> Brief: The entire listing below is to be written out exactly, minus the pictures.

> Raw data:
_____

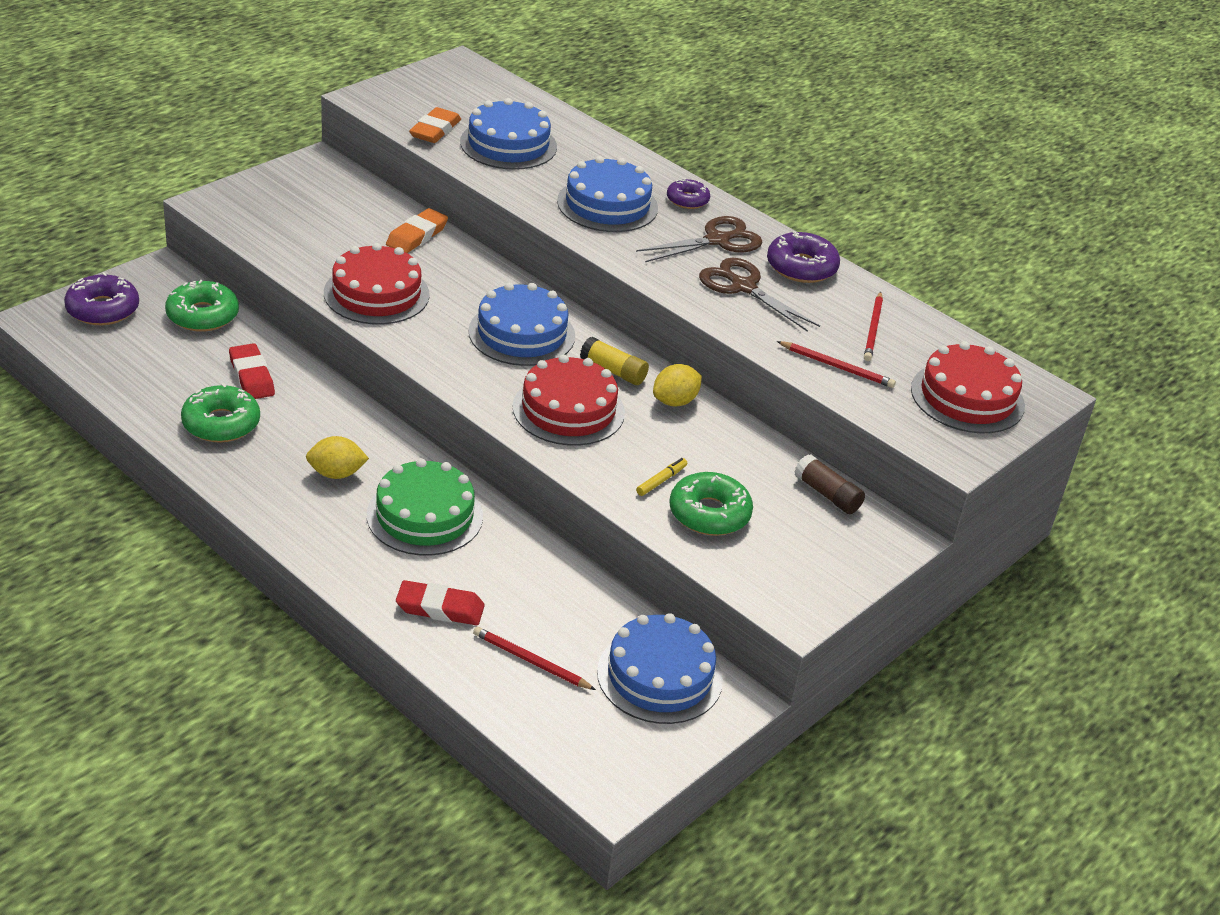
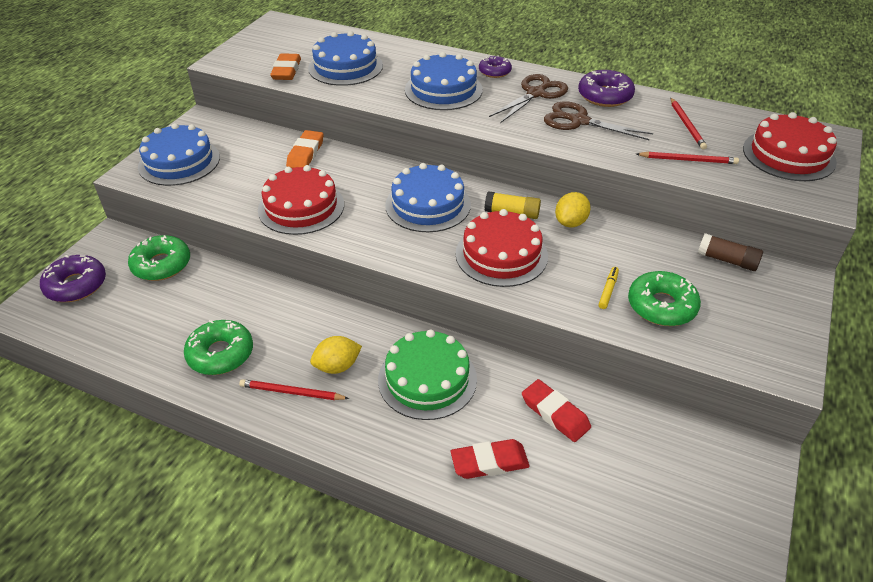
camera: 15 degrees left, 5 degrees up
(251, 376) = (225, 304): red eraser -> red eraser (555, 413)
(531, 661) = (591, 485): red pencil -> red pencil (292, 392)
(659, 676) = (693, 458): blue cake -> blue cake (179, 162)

_____

> Response for this exercise:
camera: 15 degrees left, 5 degrees up
(251, 376) = (225, 304): red eraser -> red eraser (555, 413)
(531, 661) = (591, 485): red pencil -> red pencil (292, 392)
(659, 676) = (693, 458): blue cake -> blue cake (179, 162)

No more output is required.